Change detection outputs
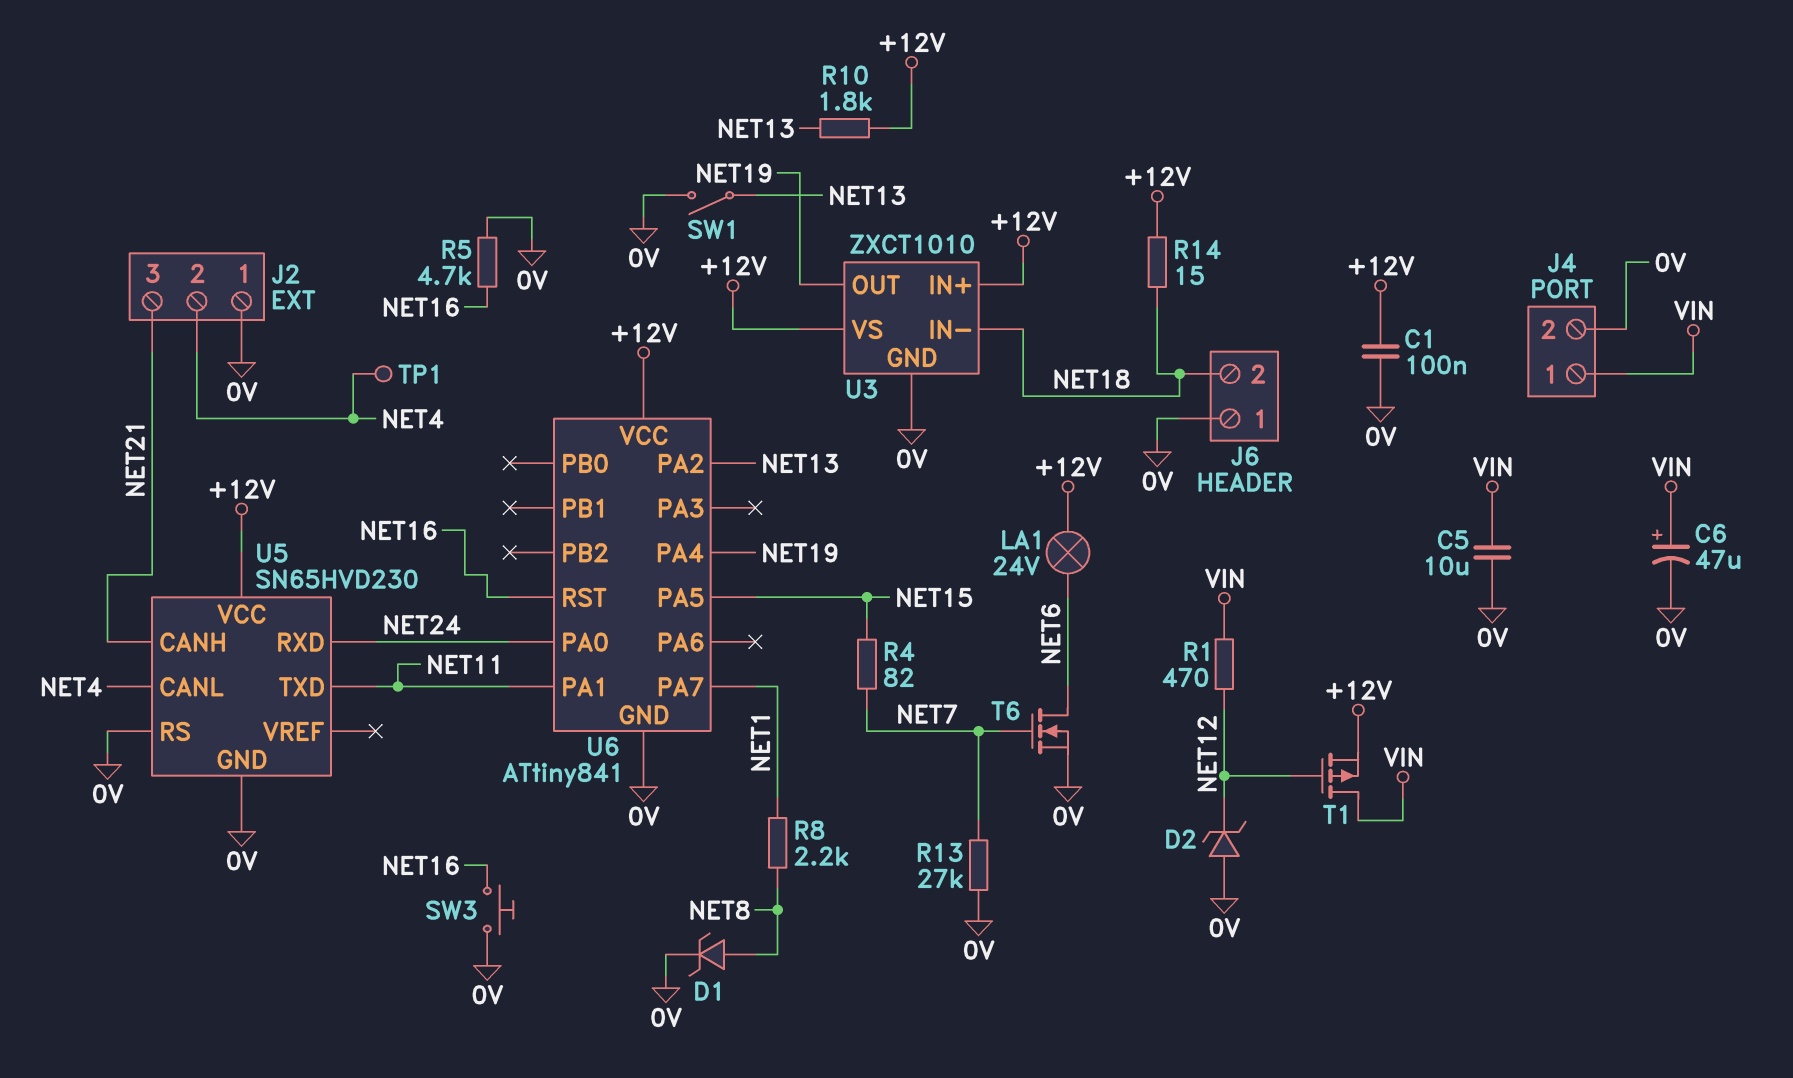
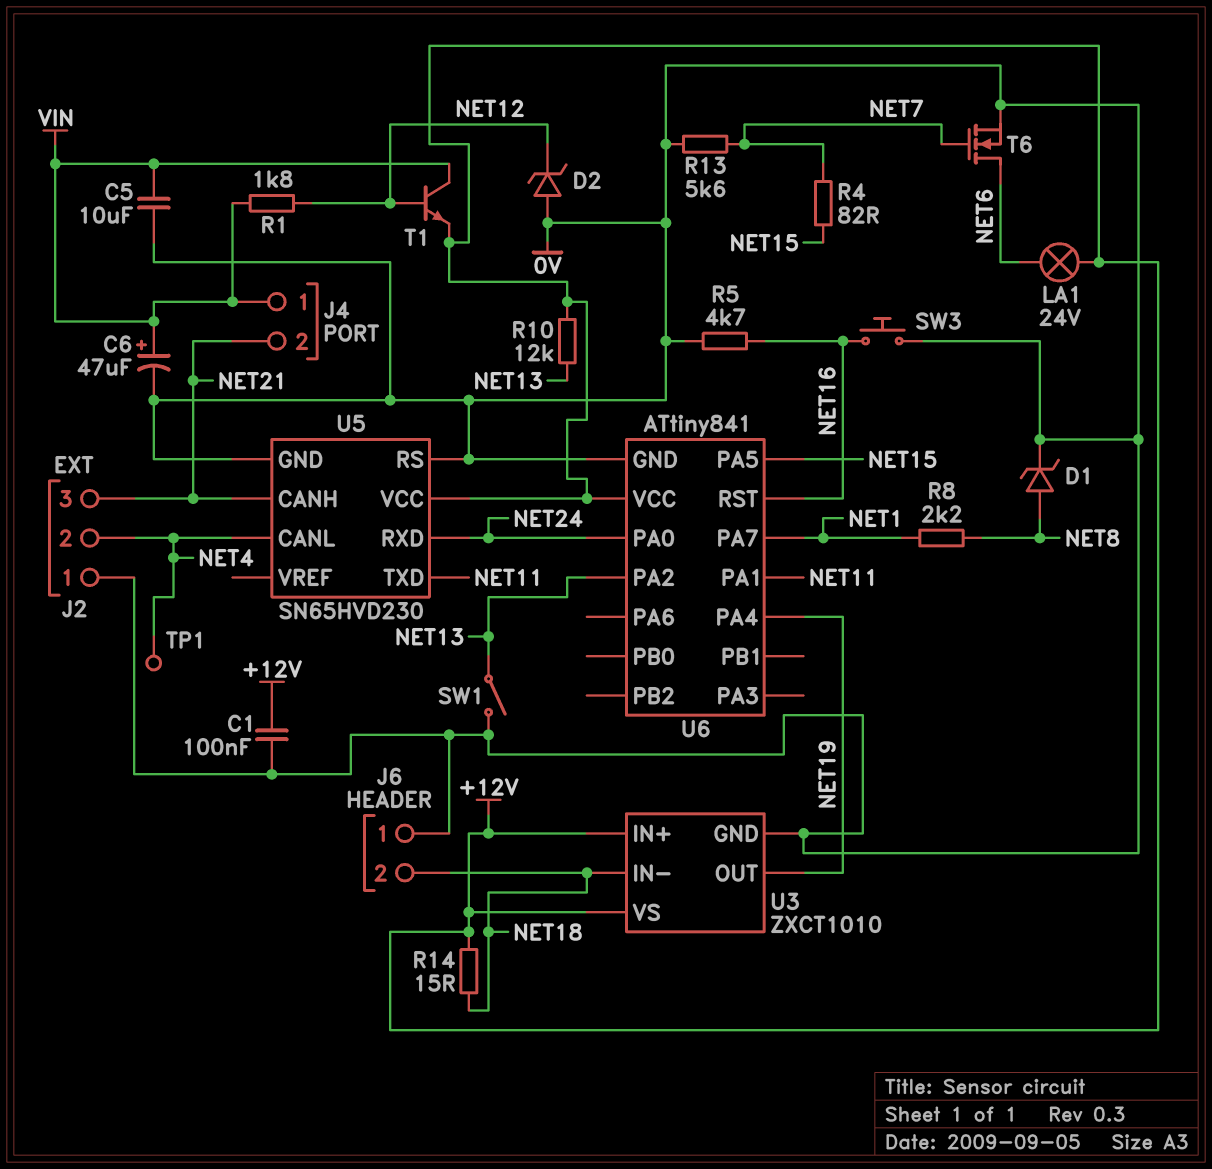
J4 pin 2: 0V -> NET21
R1: 470 (NET12, VIN) -> 1.8k (NET12, VIN)
R10: 1.8k (+12V, NET13) -> 12k (+12V, NET13)
R13: 27k (0V, NET7) -> 5.6k (0V, NET7)
T1: PMOS (G NET12, D VIN, S +12V) -> NPN (B NET12, C VIN, E +12V)

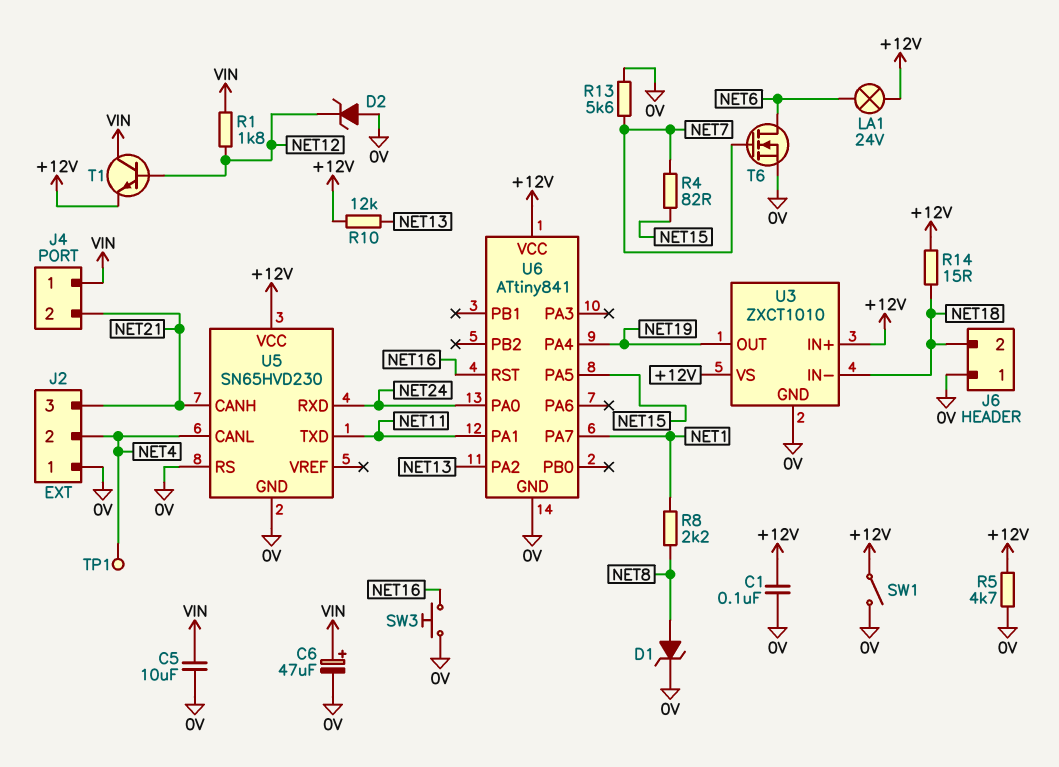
R5: 4.7k (0V, NET16) -> 4.7k (+12V, 0V)
SW1: switch (0V, NET13) -> switch (+12V, 0V)

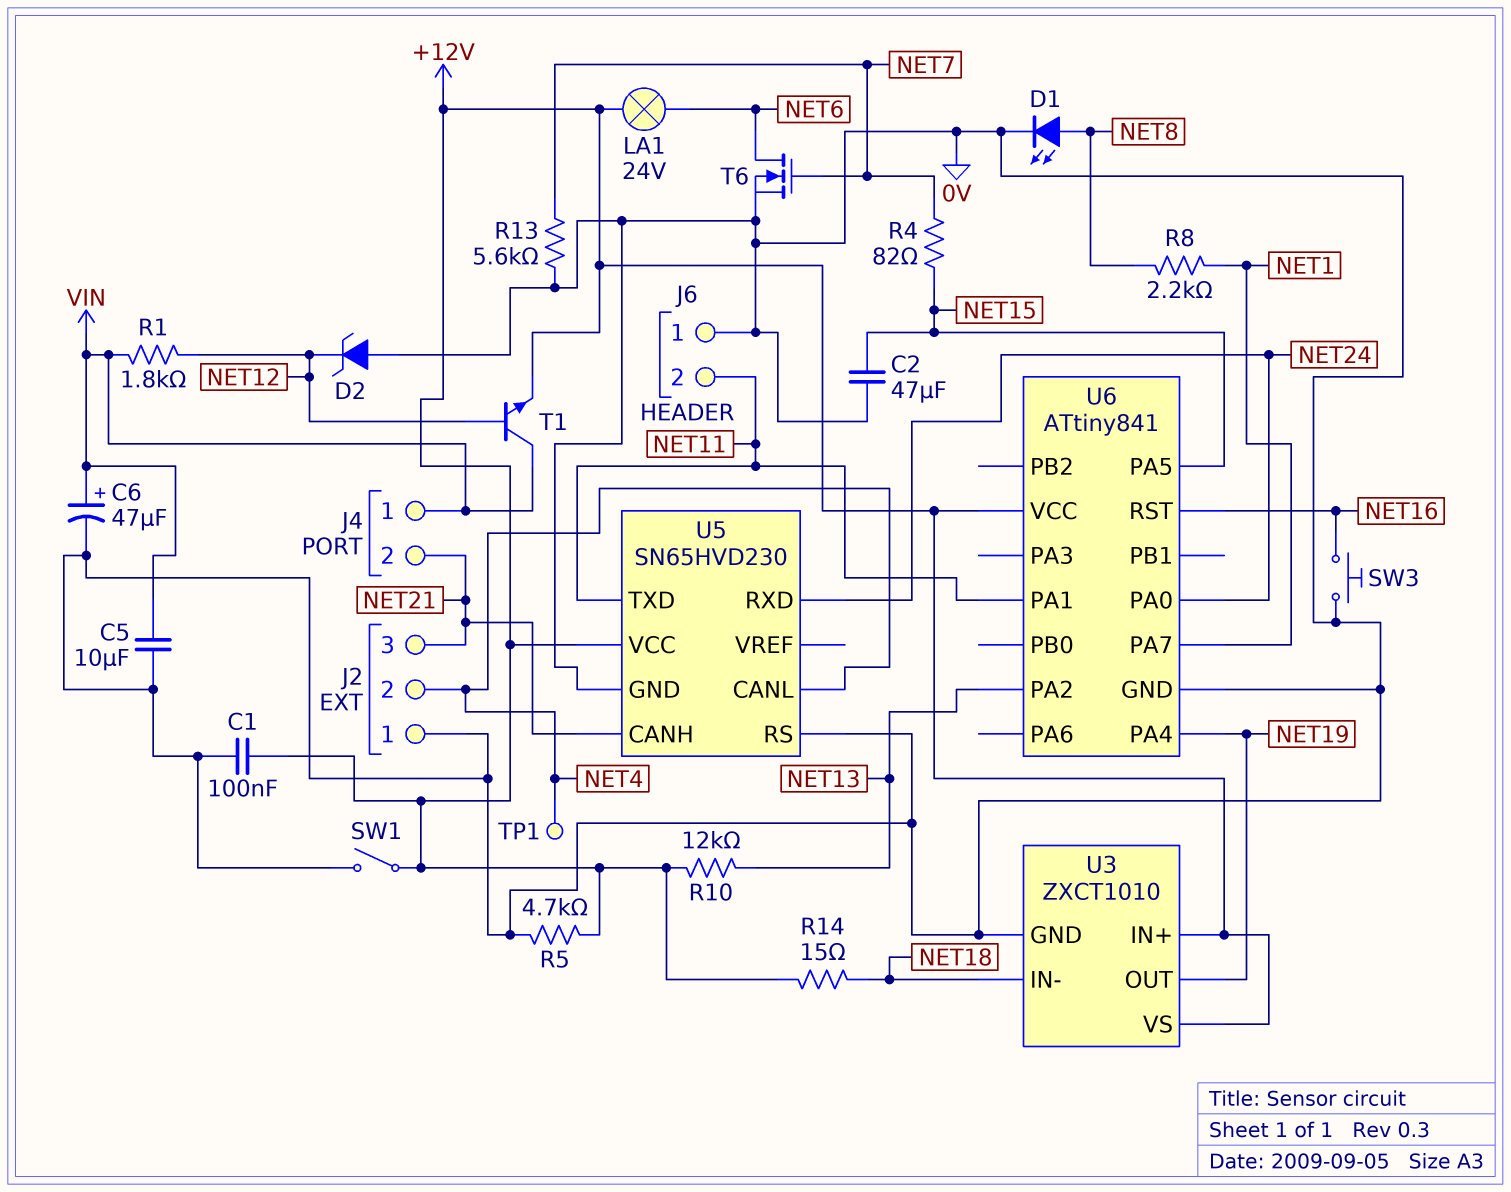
C2: none -> 47uF (0V, NET15)
D1: zener (A NET8, K 0V) -> LED (A NET8, K 0V)
J6 pin 2: NET18 -> NET11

What you have to do: Omit the pictures, then give all the lines above again exactly.

Answer area:
J4 pin 2: 0V -> NET21
R1: 470 (NET12, VIN) -> 1.8k (NET12, VIN)
R10: 1.8k (+12V, NET13) -> 12k (+12V, NET13)
R13: 27k (0V, NET7) -> 5.6k (0V, NET7)
T1: PMOS (G NET12, D VIN, S +12V) -> NPN (B NET12, C VIN, E +12V)

R5: 4.7k (0V, NET16) -> 4.7k (+12V, 0V)
SW1: switch (0V, NET13) -> switch (+12V, 0V)

C2: none -> 47uF (0V, NET15)
D1: zener (A NET8, K 0V) -> LED (A NET8, K 0V)
J6 pin 2: NET18 -> NET11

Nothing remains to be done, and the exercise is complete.